> **DATASET EXCERPTS**

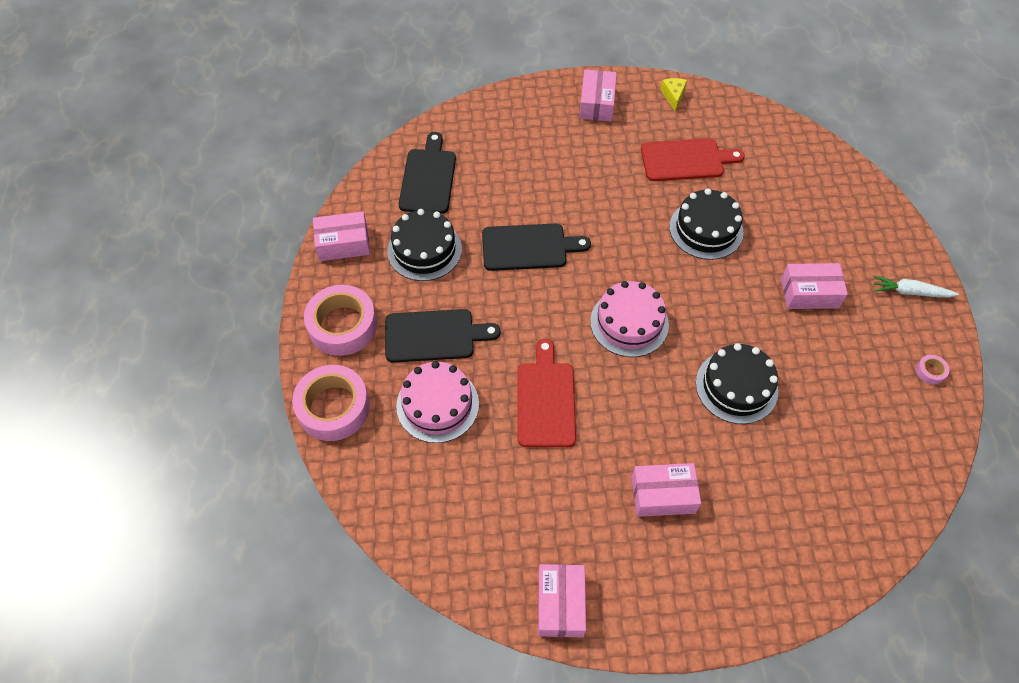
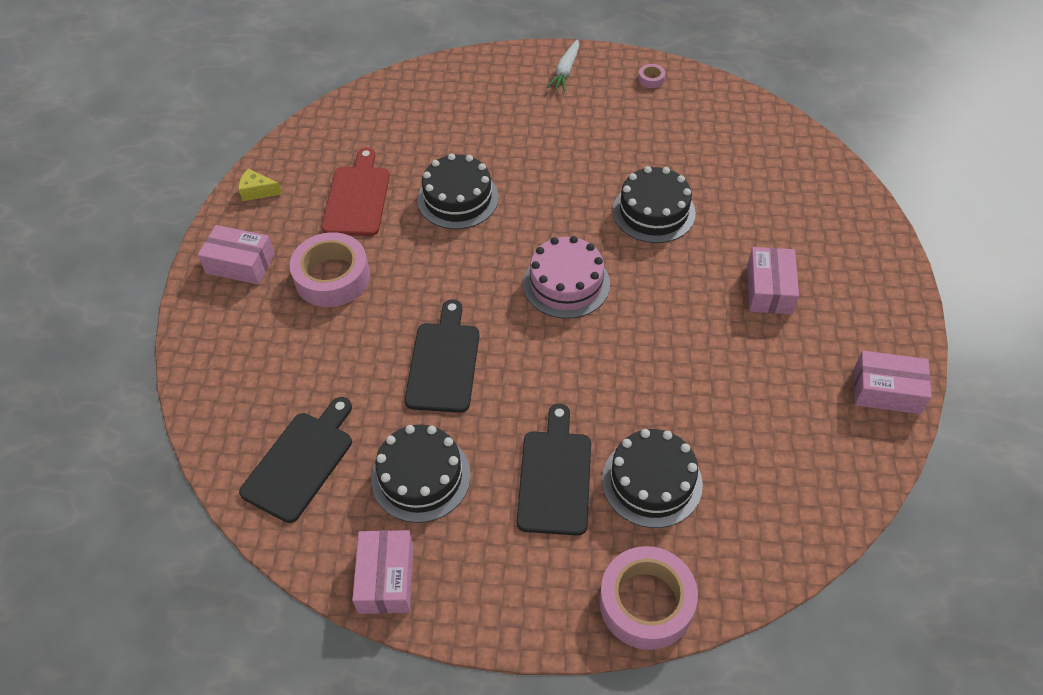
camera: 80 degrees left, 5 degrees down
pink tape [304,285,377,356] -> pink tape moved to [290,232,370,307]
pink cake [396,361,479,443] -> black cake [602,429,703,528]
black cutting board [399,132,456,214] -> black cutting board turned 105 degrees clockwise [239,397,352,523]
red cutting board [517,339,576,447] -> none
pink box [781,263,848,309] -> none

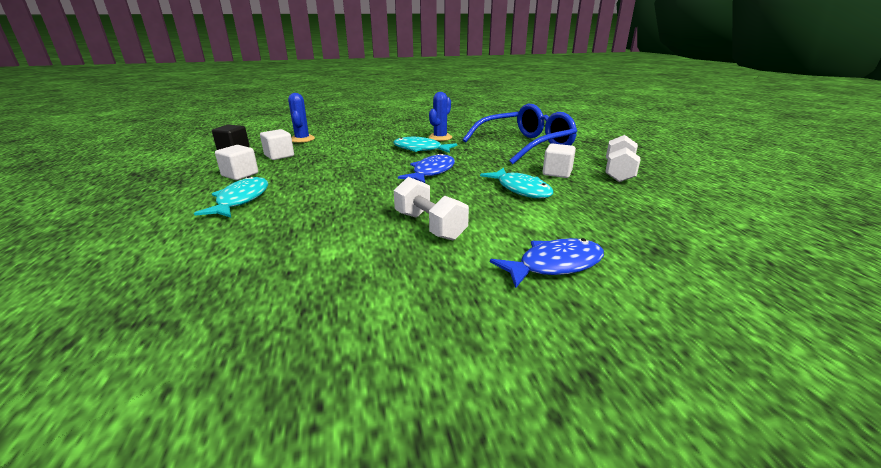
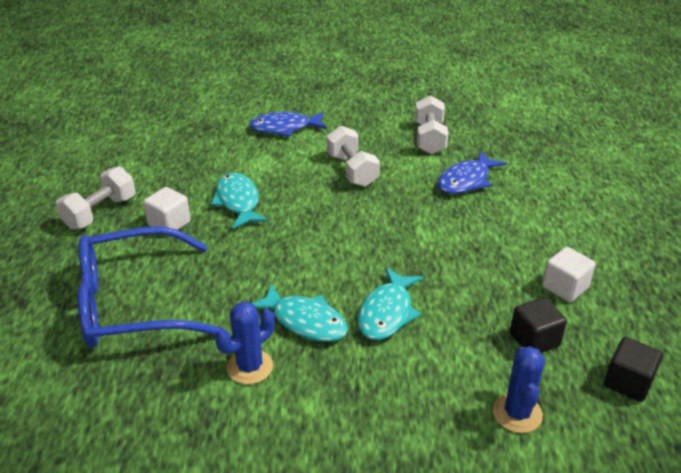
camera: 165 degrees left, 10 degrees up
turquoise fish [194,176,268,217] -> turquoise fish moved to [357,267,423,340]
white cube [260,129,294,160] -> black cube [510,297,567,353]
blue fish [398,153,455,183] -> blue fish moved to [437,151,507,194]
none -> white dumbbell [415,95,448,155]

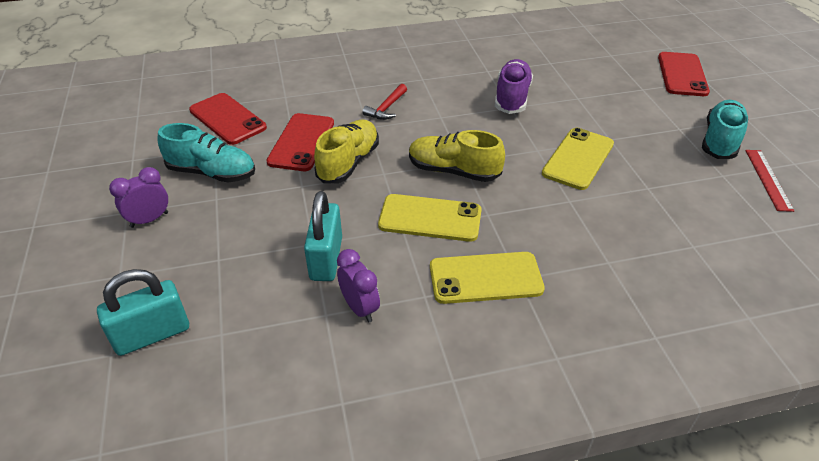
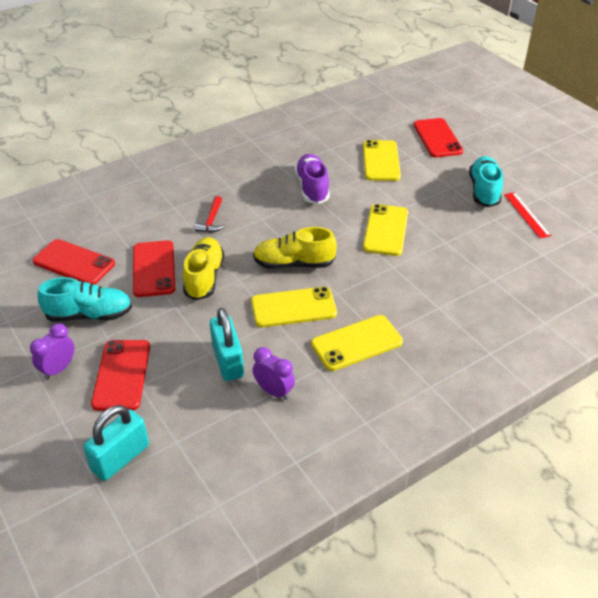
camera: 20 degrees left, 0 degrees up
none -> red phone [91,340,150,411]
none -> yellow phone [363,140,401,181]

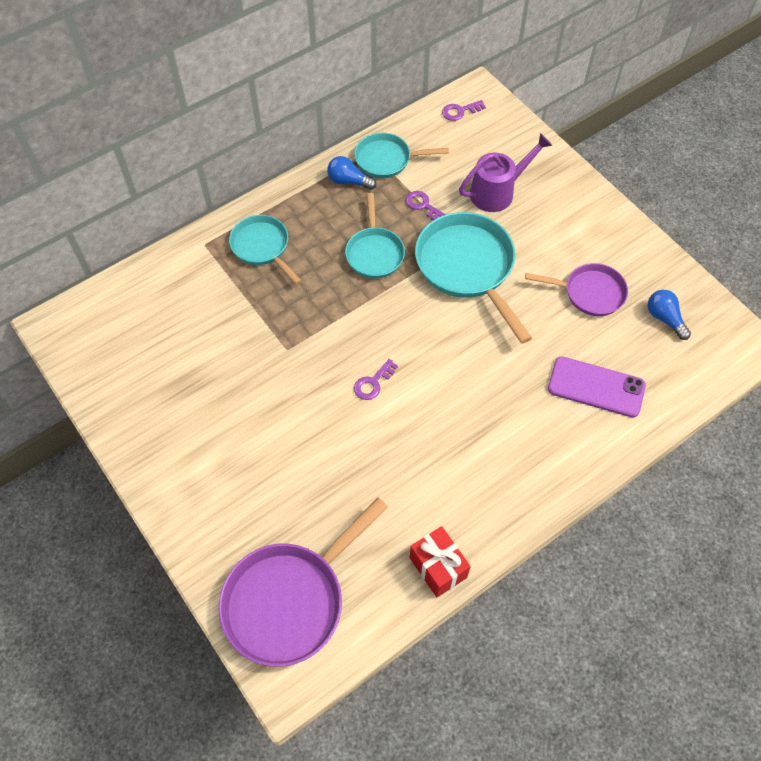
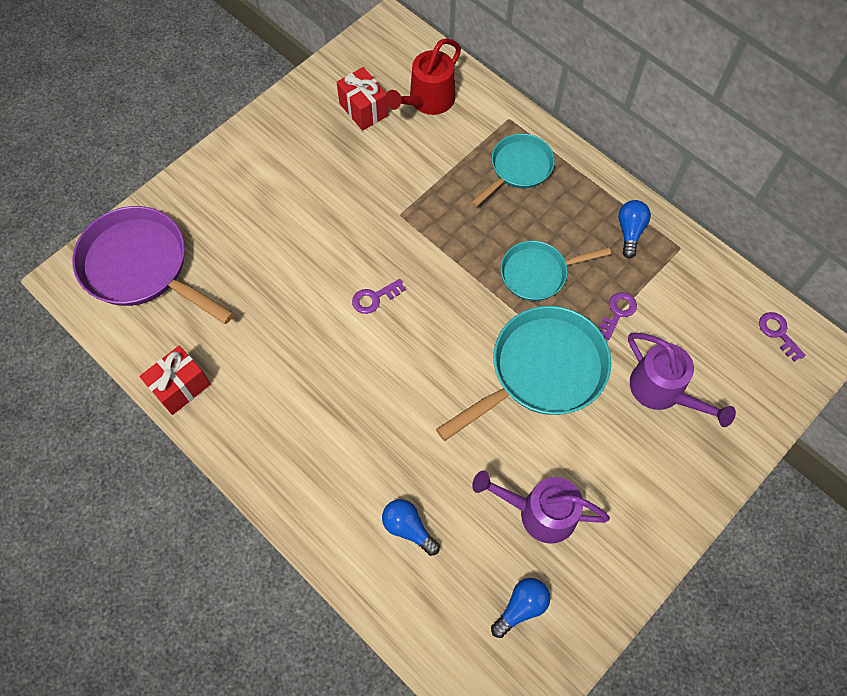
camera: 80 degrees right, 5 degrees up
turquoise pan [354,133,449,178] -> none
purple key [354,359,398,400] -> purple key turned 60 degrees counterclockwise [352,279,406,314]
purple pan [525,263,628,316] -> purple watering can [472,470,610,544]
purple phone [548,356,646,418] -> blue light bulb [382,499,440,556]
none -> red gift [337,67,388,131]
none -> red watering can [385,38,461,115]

> **WHAT IS EXPECTED**
In the records above, find the line that contains "none -> yellow phone [363,140,401,181]" and retype it and all lines after it exactly, leaving out any pictures.

> **EXERCISE RESPONSE**
none -> yellow phone [363,140,401,181]

camera: 80 degrees right, 5 degrees up
turquoise pan [354,133,449,178] -> none
purple key [354,359,398,400] -> purple key turned 60 degrees counterclockwise [352,279,406,314]
purple pan [525,263,628,316] -> purple watering can [472,470,610,544]
purple phone [548,356,646,418] -> blue light bulb [382,499,440,556]
none -> red gift [337,67,388,131]
none -> red watering can [385,38,461,115]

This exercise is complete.